> _GIVEN INFORMATION_
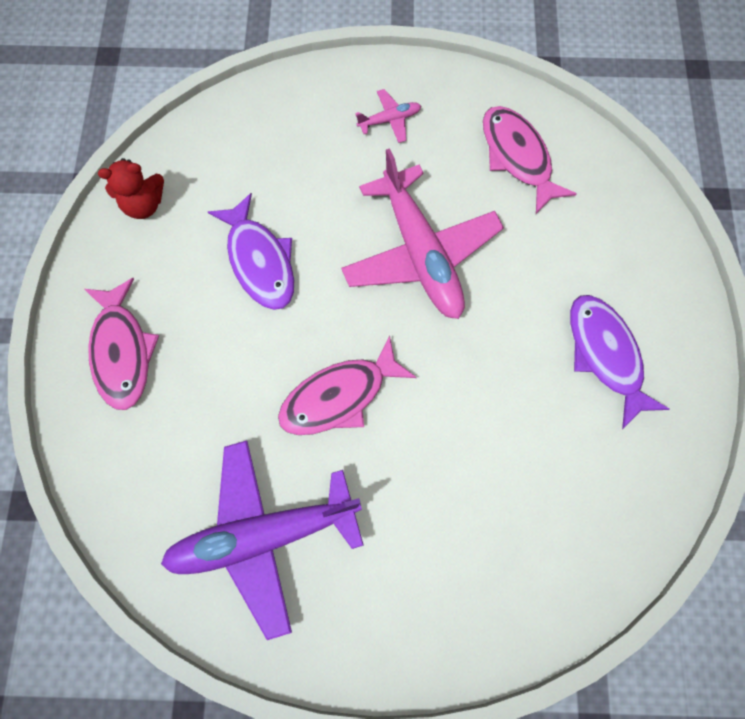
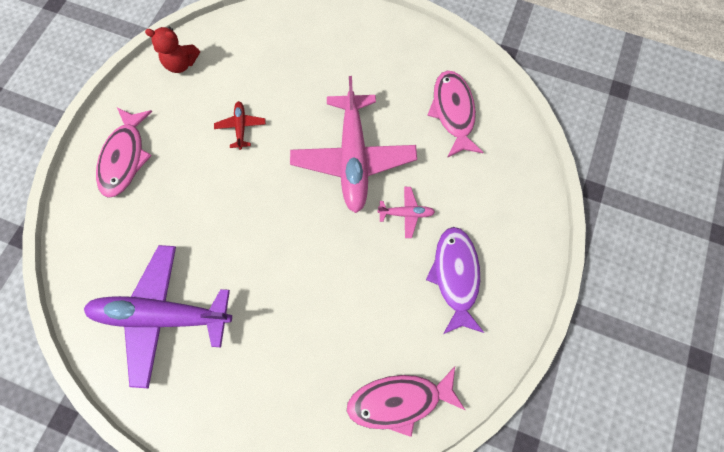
camera: 20 degrees right, 0 degrees up
purple fish [208,193,294,310] -> red plane [214,101,266,150]
pink fish [278,335,417,435] -> pink fish moved to [347,366,465,437]
pink plane [355,89,421,143] -> pink plane moved to [378,187,435,238]

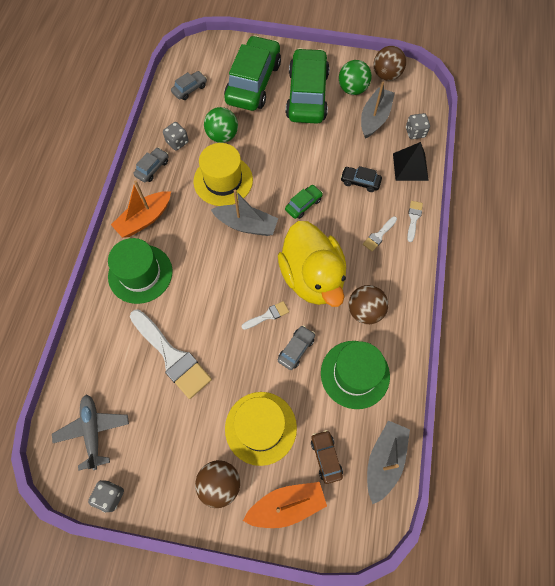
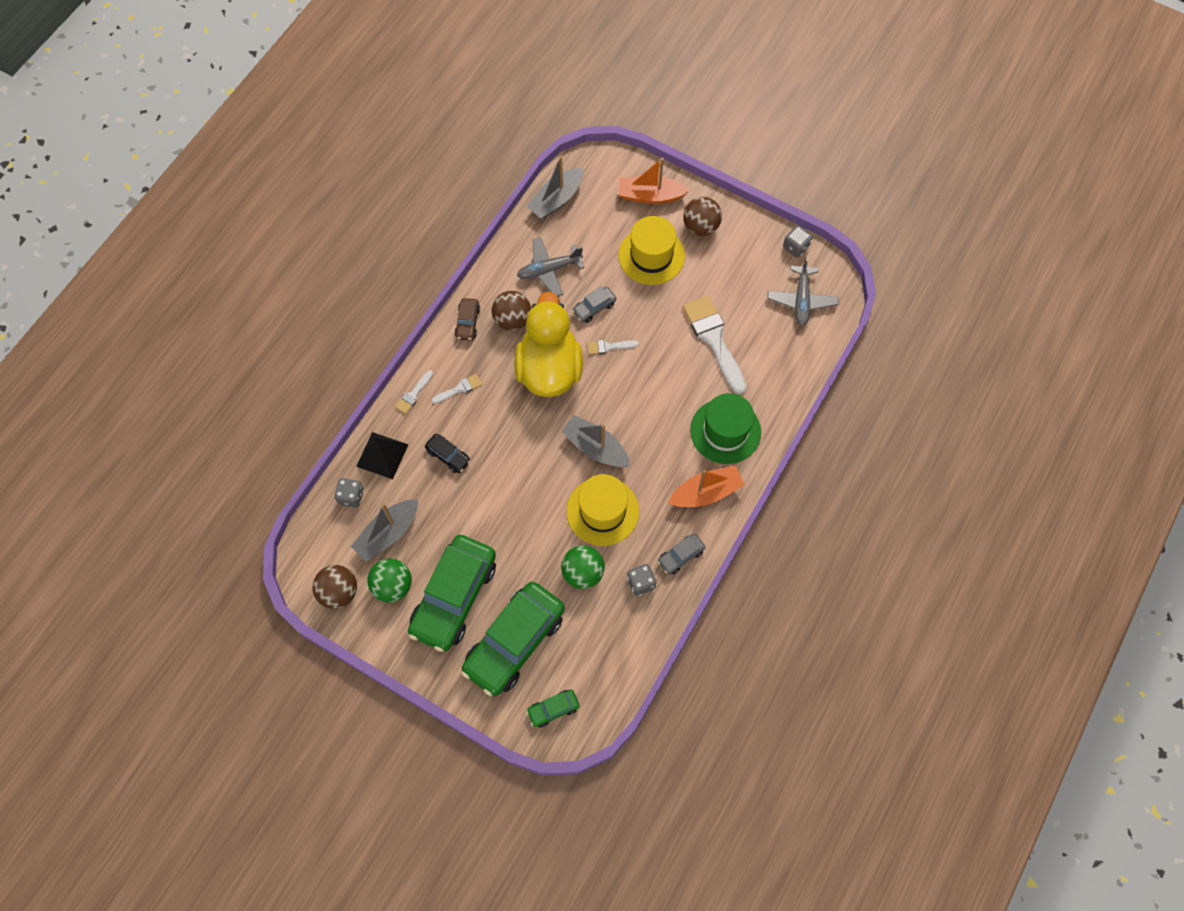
camera: 160 degrees left, 0 degrees up
grey car [171,71,207,100] -> none
green car [285,185,323,219] -> green car moved to [526,689,580,728]
brown car [311,430,343,484] -> brown car moved to [455,298,480,341]
green hat [321,341,390,409] -> grey plane [517,237,585,297]

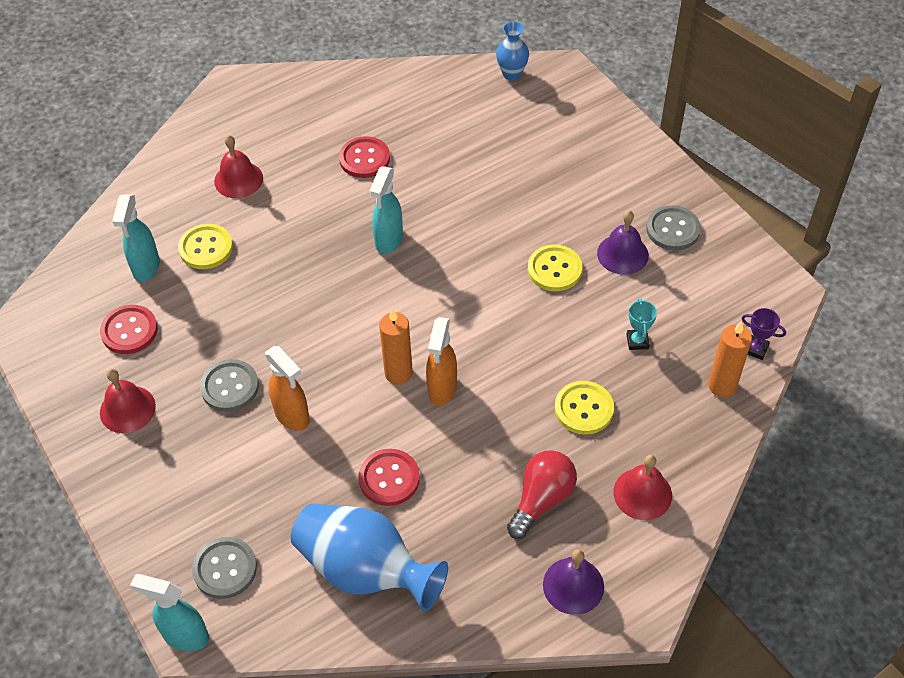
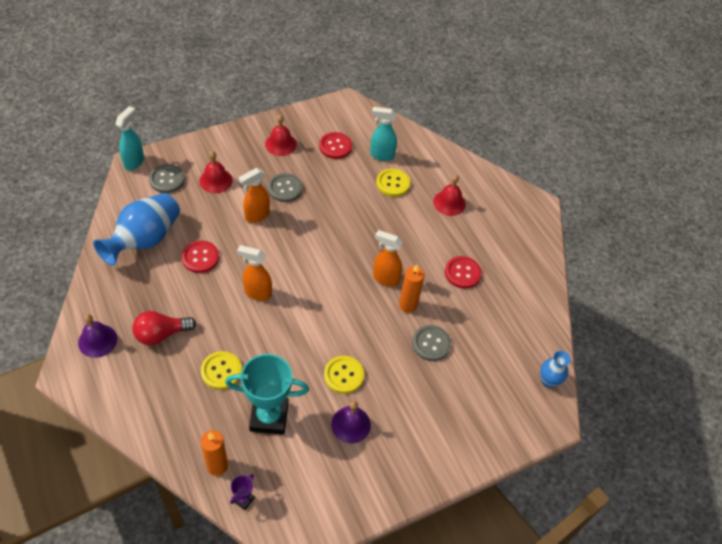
camera: 90 degrees right, 0 degrees up
turquoise spray bottle [369,166,403,254] -> orange spray bottle [373,230,403,287]
orange candle [379,308,413,385] -> orange candle moved to [399,264,424,313]
red light bulb [507,450,577,539] -> red light bulb turned 120 degrees clockwise [132,311,196,345]
red bell [613,455,672,520] -> red bell moved to [199,151,232,193]
turquoise trophy [627,298,657,350] -> turquoise trophy [225,354,309,435], size x2.37
grey button [646,205,701,250] -> grey button moved to [412,325,451,361]

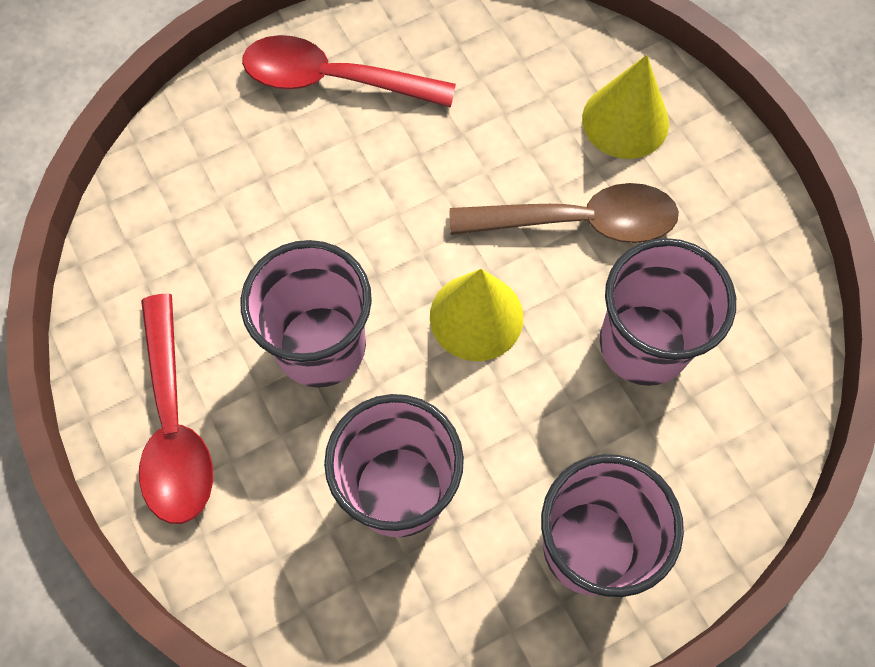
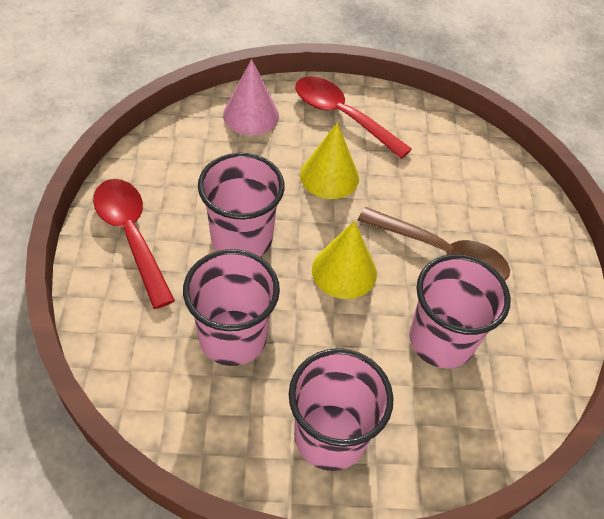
camera: 25 degrees right, 15 degrees down
red spoon [139,293,213,524] -> red spoon turned 135 degrees clockwise [93,179,175,309]
yellow cone [582,55,669,159] -> yellow cone moved to [300,122,359,199]
none -> pink cone [223,59,279,135]

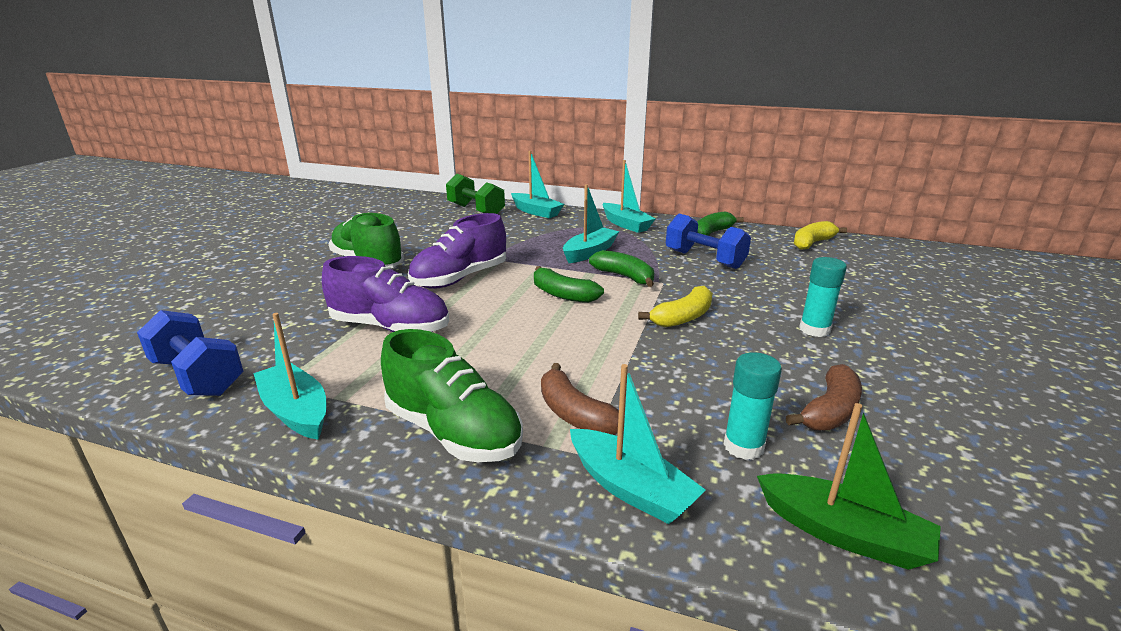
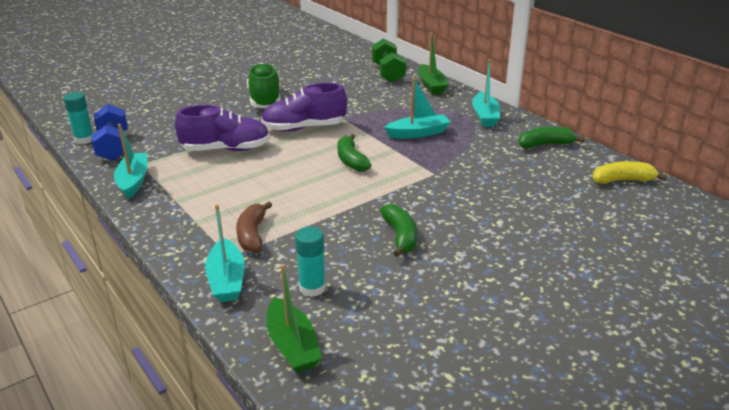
camera: 35 degrees right, 5 degrees up
purple shoe [322,256,449,332] -> purple shoe turned 60 degrees counterclockwise [175,105,270,151]
green shoe [381,329,523,462] -> none
turquoise boat [511,151,564,218] -> green boat [418,32,448,95]
green banana [589,250,654,287] -> green banana moved to [380,204,417,257]
yellow banana [638,286,713,327] -> none
blue dumbbell [666,214,751,269] -> none
brown banana [786,364,862,431] -> none
turquoise glue stick [799,257,847,337] -> turquoise glue stick moved to [63,92,94,144]

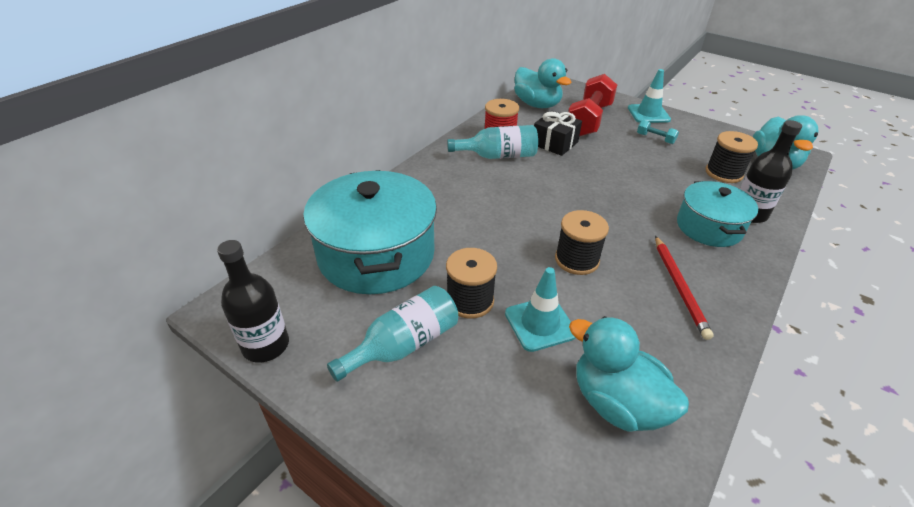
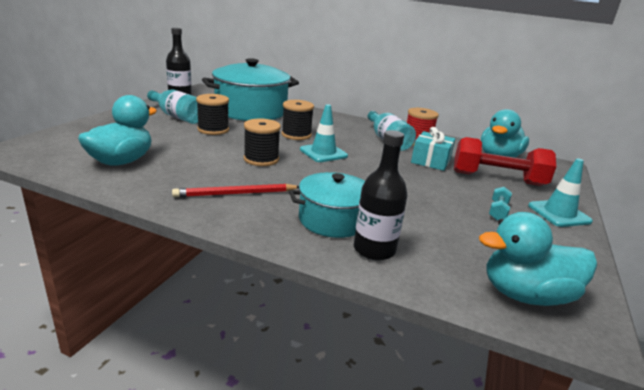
camera: 75 degrees right, 15 degrees down
turquoise traffic cone [505,267,576,352] -> turquoise traffic cone moved to [300,104,348,162]
black gift [534,111,582,156] -> turquoise gift [411,127,455,171]
black spool [706,131,758,183] -> black spool moved to [281,100,314,140]

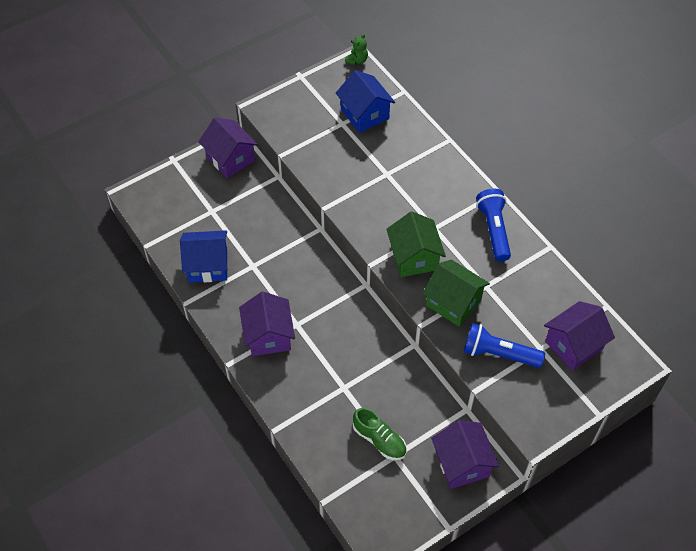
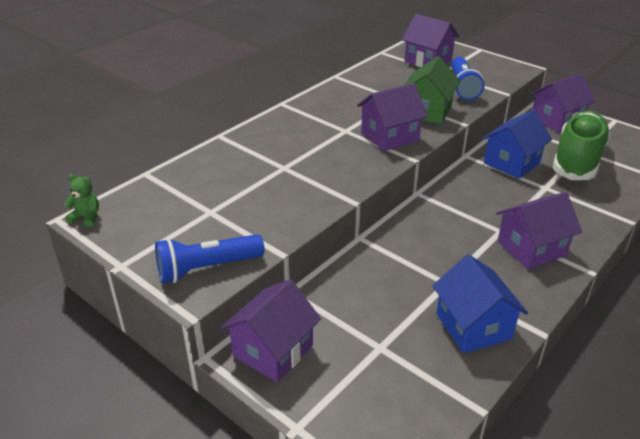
camera: 105 degrees left, 20 degrees down
blue house [336,70,395,133] -> blue house moved to [482,110,552,179]
green shoe [353,408,406,460] -> green shoe [552,111,610,180], size x1.86
green house [386,211,446,277] -> purple house [357,83,428,151]
blue flashlight [476,189,511,262] -> blue flashlight moved to [155,234,265,283]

> _EXERCISE DETAILS_
Looking at the listing above, which lines hold "banana"? Copy every such line.

> _RESPONSE TO THIS TASK_
green banana [589,250,654,287] -> green banana moved to [380,204,417,257]
yellow banana [638,286,713,327] -> none
brown banana [786,364,862,431] -> none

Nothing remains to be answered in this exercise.